____ The records

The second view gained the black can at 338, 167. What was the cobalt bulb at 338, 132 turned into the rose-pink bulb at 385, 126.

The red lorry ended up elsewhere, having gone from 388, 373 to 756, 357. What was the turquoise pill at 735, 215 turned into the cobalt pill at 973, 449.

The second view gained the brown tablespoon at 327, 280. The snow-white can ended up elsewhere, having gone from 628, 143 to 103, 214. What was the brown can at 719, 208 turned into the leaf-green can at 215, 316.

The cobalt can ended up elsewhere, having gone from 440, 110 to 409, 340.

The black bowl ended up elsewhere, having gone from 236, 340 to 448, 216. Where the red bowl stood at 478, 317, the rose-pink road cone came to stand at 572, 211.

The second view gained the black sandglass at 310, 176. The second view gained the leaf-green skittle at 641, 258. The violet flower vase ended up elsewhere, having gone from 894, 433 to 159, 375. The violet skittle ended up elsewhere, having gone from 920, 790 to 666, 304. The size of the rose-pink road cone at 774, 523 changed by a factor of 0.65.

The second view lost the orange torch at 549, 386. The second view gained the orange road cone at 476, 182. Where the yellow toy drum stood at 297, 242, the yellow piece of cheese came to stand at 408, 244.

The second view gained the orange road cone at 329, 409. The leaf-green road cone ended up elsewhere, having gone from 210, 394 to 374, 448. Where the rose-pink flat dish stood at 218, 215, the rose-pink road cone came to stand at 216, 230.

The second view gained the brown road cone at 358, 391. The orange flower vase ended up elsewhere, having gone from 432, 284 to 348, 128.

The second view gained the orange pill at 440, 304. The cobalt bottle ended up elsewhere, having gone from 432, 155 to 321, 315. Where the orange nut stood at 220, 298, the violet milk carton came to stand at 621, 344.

________

* **Exercise brief**
What you write should match, character for character, the lines from the one with "The cobalt can" to the end of the data, both included.

* **Task response**
The cobalt can ended up elsewhere, having gone from 440, 110 to 409, 340.

The black bowl ended up elsewhere, having gone from 236, 340 to 448, 216. Where the red bowl stood at 478, 317, the rose-pink road cone came to stand at 572, 211.

The second view gained the black sandglass at 310, 176. The second view gained the leaf-green skittle at 641, 258. The violet flower vase ended up elsewhere, having gone from 894, 433 to 159, 375. The violet skittle ended up elsewhere, having gone from 920, 790 to 666, 304. The size of the rose-pink road cone at 774, 523 changed by a factor of 0.65.

The second view lost the orange torch at 549, 386. The second view gained the orange road cone at 476, 182. Where the yellow toy drum stood at 297, 242, the yellow piece of cheese came to stand at 408, 244.

The second view gained the orange road cone at 329, 409. The leaf-green road cone ended up elsewhere, having gone from 210, 394 to 374, 448. Where the rose-pink flat dish stood at 218, 215, the rose-pink road cone came to stand at 216, 230.

The second view gained the brown road cone at 358, 391. The orange flower vase ended up elsewhere, having gone from 432, 284 to 348, 128.

The second view gained the orange pill at 440, 304. The cobalt bottle ended up elsewhere, having gone from 432, 155 to 321, 315. Where the orange nut stood at 220, 298, the violet milk carton came to stand at 621, 344.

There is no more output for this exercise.